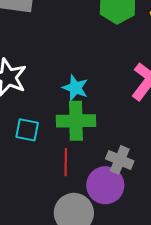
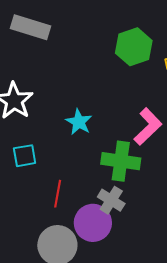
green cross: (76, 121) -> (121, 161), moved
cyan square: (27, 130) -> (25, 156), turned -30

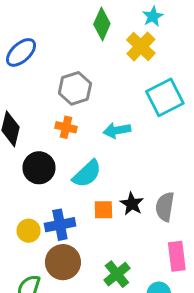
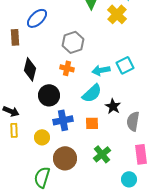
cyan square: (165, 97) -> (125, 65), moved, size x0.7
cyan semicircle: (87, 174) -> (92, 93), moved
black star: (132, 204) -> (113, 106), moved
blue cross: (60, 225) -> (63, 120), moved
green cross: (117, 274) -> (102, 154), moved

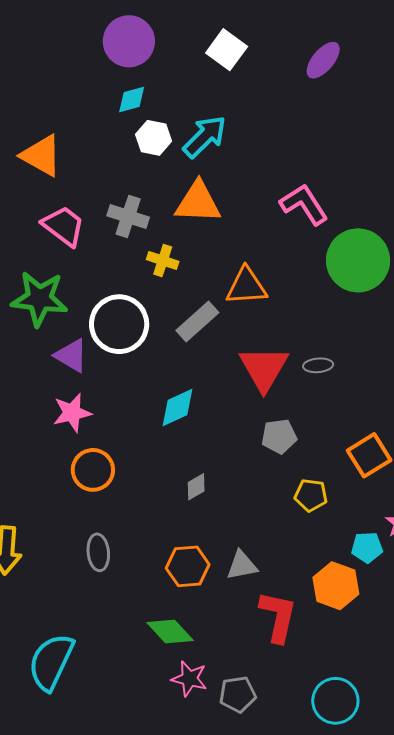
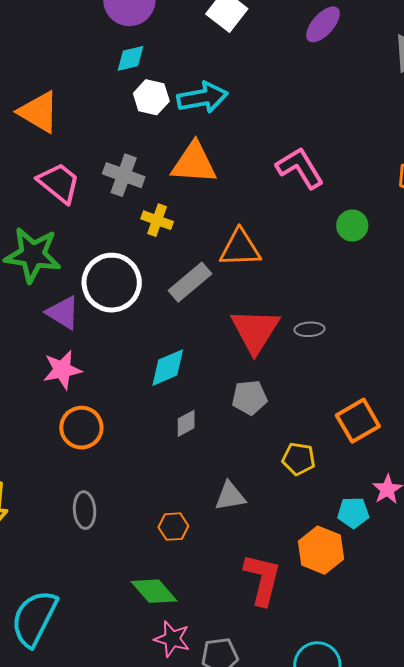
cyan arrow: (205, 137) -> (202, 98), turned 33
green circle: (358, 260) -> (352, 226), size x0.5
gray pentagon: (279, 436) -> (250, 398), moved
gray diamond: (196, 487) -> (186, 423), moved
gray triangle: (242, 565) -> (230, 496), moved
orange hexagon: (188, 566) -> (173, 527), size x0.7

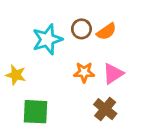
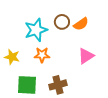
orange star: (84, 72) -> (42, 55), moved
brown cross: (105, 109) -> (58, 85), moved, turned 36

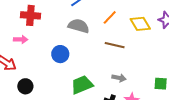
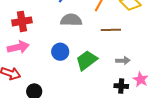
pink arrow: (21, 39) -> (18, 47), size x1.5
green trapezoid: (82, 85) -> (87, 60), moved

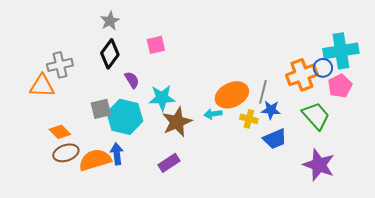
———
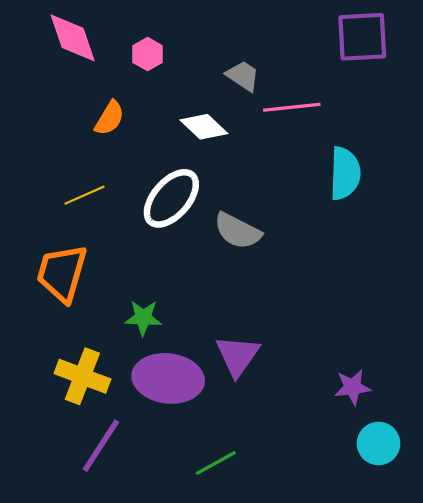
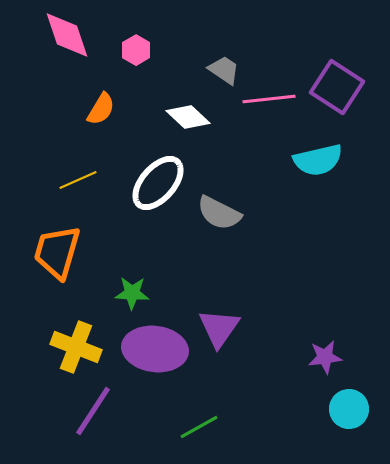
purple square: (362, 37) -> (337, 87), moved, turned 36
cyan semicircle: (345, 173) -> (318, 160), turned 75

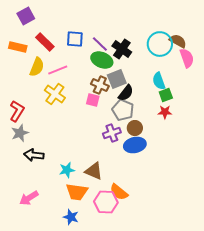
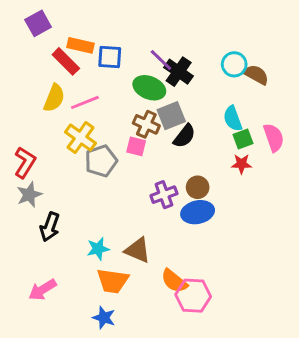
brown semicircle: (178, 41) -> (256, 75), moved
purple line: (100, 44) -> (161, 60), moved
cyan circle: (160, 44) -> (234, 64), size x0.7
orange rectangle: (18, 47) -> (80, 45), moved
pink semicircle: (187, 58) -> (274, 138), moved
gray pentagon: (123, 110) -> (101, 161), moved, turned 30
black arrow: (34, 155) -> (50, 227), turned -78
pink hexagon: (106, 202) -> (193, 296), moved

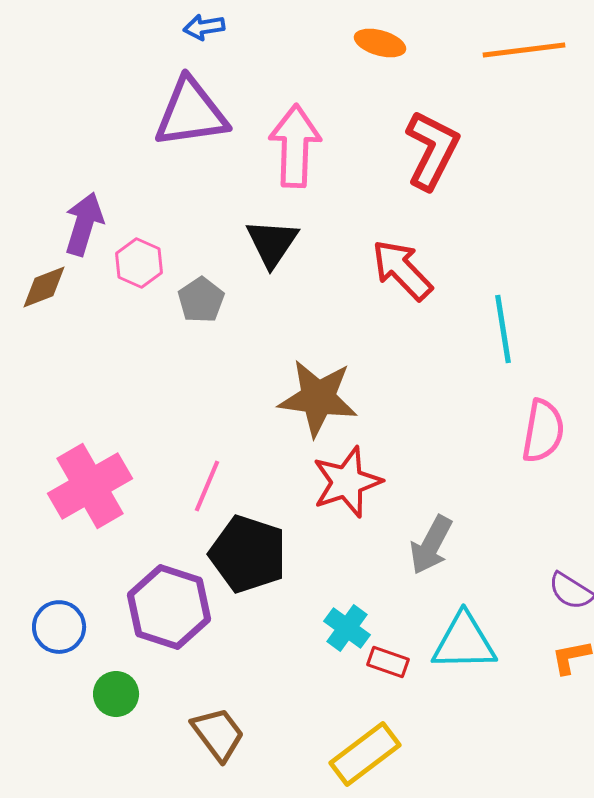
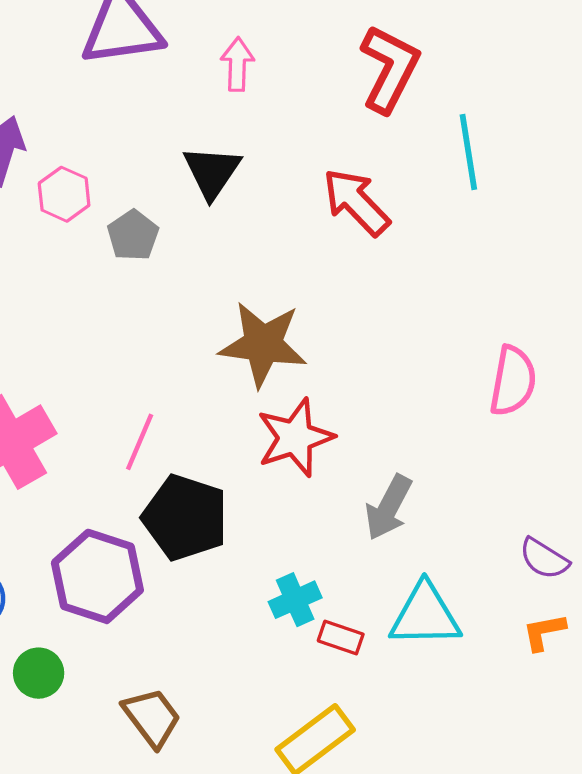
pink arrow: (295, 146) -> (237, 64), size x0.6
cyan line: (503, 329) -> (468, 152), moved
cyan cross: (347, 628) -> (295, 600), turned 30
———
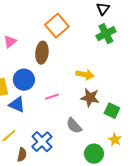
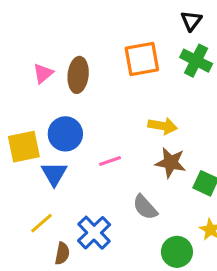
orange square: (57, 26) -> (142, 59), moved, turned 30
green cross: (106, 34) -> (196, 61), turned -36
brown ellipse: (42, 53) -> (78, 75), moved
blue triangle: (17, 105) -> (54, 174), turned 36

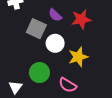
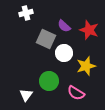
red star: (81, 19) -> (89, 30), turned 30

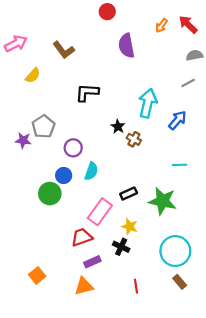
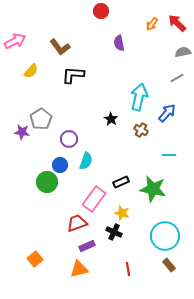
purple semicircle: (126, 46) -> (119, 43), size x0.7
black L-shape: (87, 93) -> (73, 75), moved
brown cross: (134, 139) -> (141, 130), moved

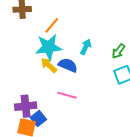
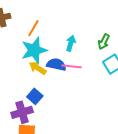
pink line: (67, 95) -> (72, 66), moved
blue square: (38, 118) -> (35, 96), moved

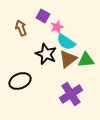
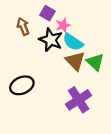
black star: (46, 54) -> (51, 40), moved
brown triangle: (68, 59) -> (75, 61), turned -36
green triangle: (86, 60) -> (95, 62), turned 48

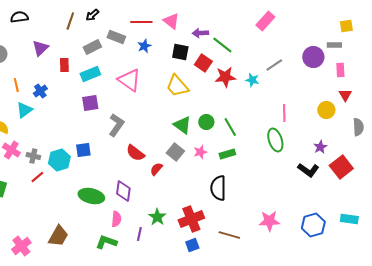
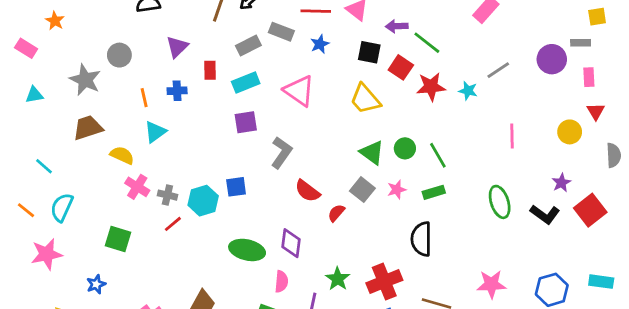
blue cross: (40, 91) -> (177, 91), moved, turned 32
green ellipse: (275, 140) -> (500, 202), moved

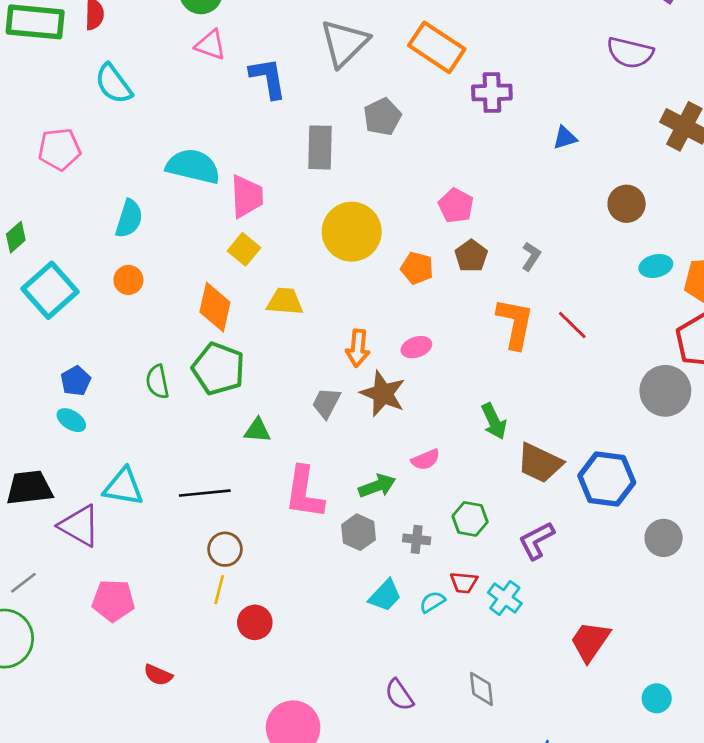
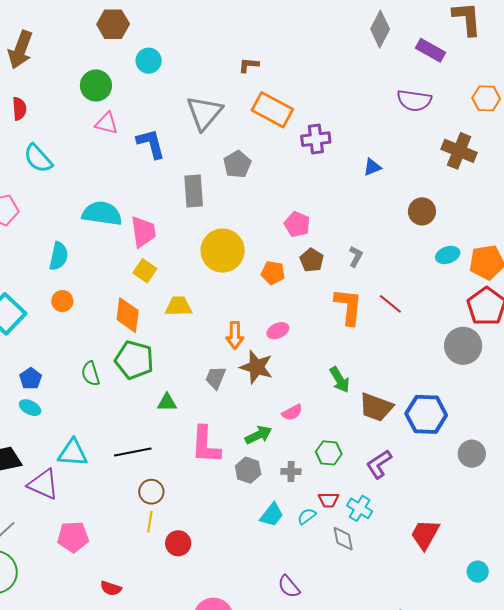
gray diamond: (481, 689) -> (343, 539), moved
———
* _Exercise_:
From the entries above, copy exactly the lines starting at the one with "green cross: (76, 121) -> (121, 161), moved" and stopping at the one with "green trapezoid: (82, 85) -> (87, 60), moved", keeping both ends. Drop the pictures.

* _Your solution_:
green cross: (76, 121) -> (121, 161), moved
cyan square: (27, 130) -> (25, 156), turned -30

cyan square: (165, 97) -> (125, 65), moved, size x0.7
cyan semicircle: (87, 174) -> (92, 93), moved
black star: (132, 204) -> (113, 106), moved
blue cross: (60, 225) -> (63, 120), moved
green cross: (117, 274) -> (102, 154), moved

cyan arrow: (205, 137) -> (202, 98), turned 33
green circle: (358, 260) -> (352, 226), size x0.5
gray pentagon: (279, 436) -> (250, 398), moved
gray diamond: (196, 487) -> (186, 423), moved
gray triangle: (242, 565) -> (230, 496), moved
orange hexagon: (188, 566) -> (173, 527), size x0.7

orange star: (84, 72) -> (42, 55), moved
brown cross: (105, 109) -> (58, 85), moved, turned 36

pink arrow: (21, 39) -> (18, 47), size x1.5
green trapezoid: (82, 85) -> (87, 60), moved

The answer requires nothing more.